### What you are asked to do
Where a picture appears, leave it out, and transcribe all the lines below exactly.

(Stored dataset items)
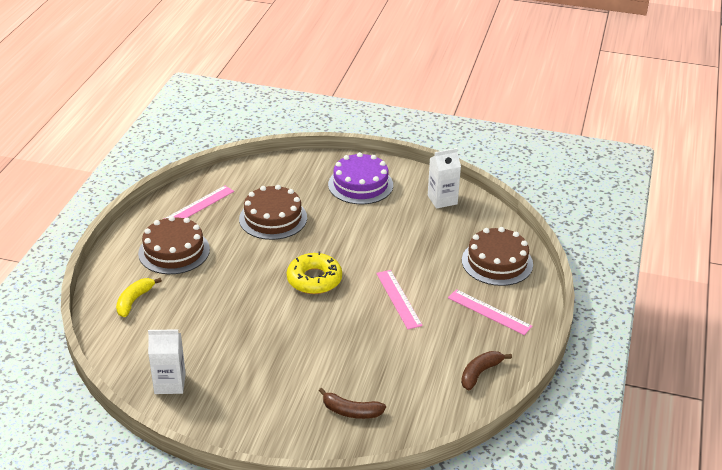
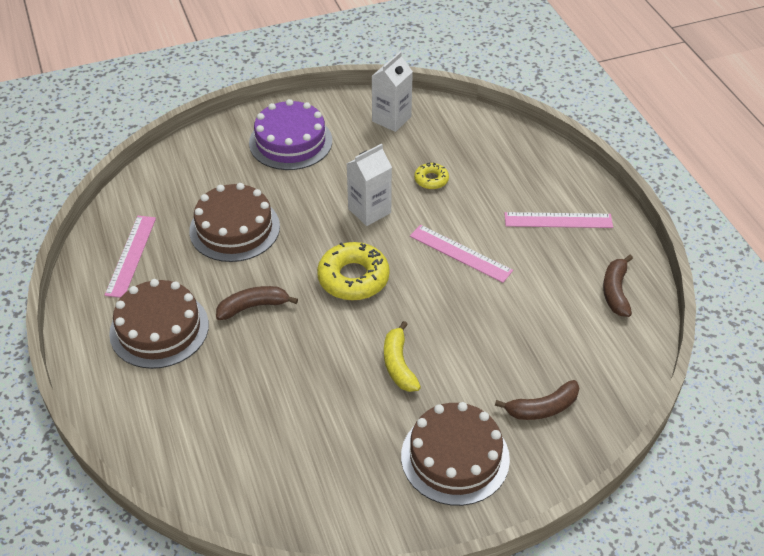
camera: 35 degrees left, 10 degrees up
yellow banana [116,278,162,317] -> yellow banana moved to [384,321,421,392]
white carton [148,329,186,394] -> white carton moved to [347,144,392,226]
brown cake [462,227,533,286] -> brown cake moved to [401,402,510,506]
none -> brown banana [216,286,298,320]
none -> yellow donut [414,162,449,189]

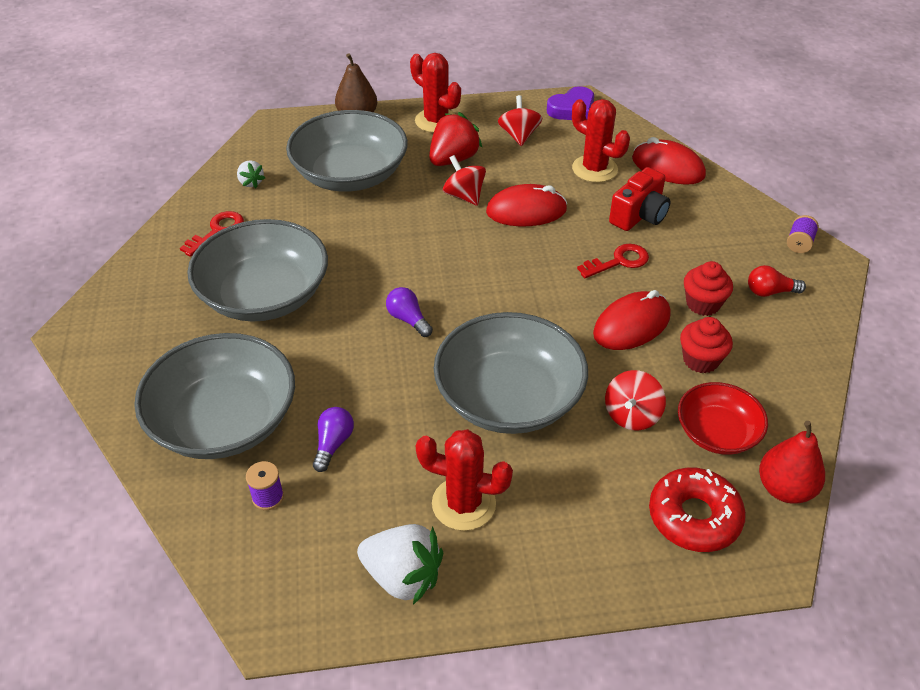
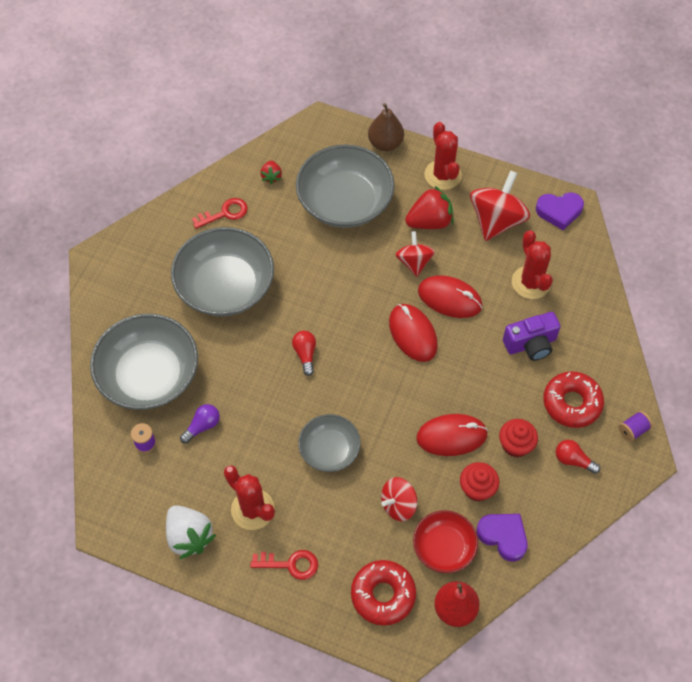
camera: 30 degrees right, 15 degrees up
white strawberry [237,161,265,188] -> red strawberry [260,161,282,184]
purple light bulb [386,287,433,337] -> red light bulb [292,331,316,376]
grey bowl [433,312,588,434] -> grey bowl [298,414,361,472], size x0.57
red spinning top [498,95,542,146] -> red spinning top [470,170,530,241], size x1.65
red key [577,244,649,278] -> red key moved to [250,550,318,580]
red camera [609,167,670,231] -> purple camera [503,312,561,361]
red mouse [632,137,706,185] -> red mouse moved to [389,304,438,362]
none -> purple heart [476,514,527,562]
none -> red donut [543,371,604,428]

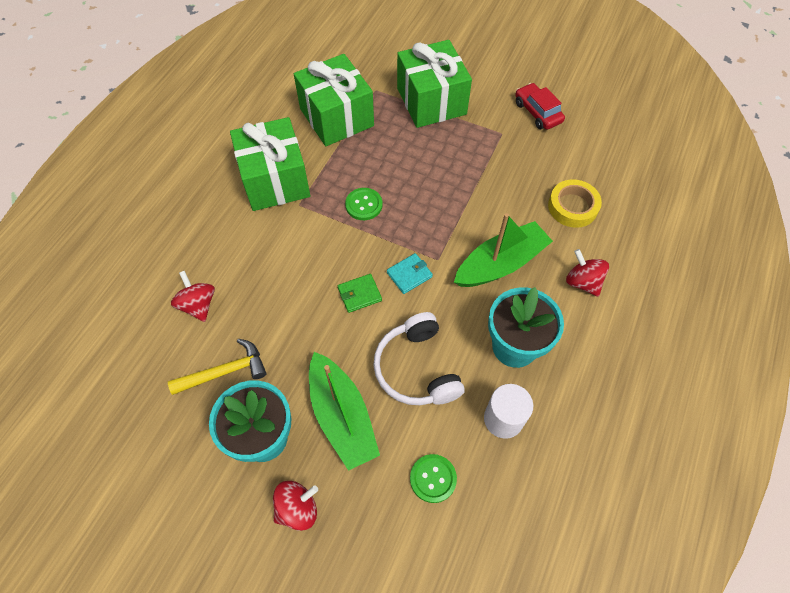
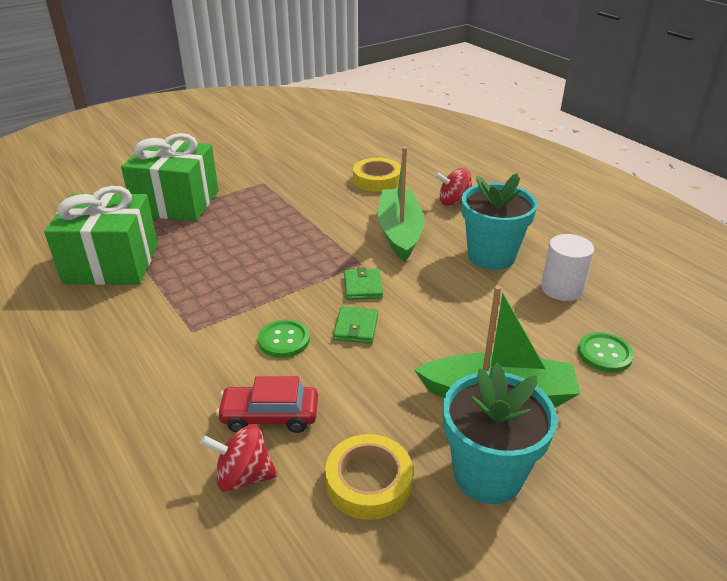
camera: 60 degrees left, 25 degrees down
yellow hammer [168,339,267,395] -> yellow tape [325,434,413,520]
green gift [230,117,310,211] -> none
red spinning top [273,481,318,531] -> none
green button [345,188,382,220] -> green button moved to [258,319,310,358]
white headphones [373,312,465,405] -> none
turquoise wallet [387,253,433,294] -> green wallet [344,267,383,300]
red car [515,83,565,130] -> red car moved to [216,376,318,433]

### Result
camera: 35 degrees left, 10 degrees up
yellow banana [116,278,162,317] -> yellow banana moved to [384,321,421,392]
white carton [148,329,186,394] -> white carton moved to [347,144,392,226]
brown cake [462,227,533,286] -> brown cake moved to [401,402,510,506]
none -> brown banana [216,286,298,320]
none -> yellow donut [414,162,449,189]

camera: 30 degrees right, 15 degrees up
white strawberry [237,161,265,188] -> red strawberry [260,161,282,184]
purple light bulb [386,287,433,337] -> red light bulb [292,331,316,376]
grey bowl [433,312,588,434] -> grey bowl [298,414,361,472], size x0.57
red spinning top [498,95,542,146] -> red spinning top [470,170,530,241], size x1.65
red key [577,244,649,278] -> red key moved to [250,550,318,580]
red camera [609,167,670,231] -> purple camera [503,312,561,361]
red mouse [632,137,706,185] -> red mouse moved to [389,304,438,362]
none -> purple heart [476,514,527,562]
none -> red donut [543,371,604,428]

camera: 60 degrees left, 25 degrees down
yellow hammer [168,339,267,395] -> yellow tape [325,434,413,520]
green gift [230,117,310,211] -> none
red spinning top [273,481,318,531] -> none
green button [345,188,382,220] -> green button moved to [258,319,310,358]
white headphones [373,312,465,405] -> none
turquoise wallet [387,253,433,294] -> green wallet [344,267,383,300]
red car [515,83,565,130] -> red car moved to [216,376,318,433]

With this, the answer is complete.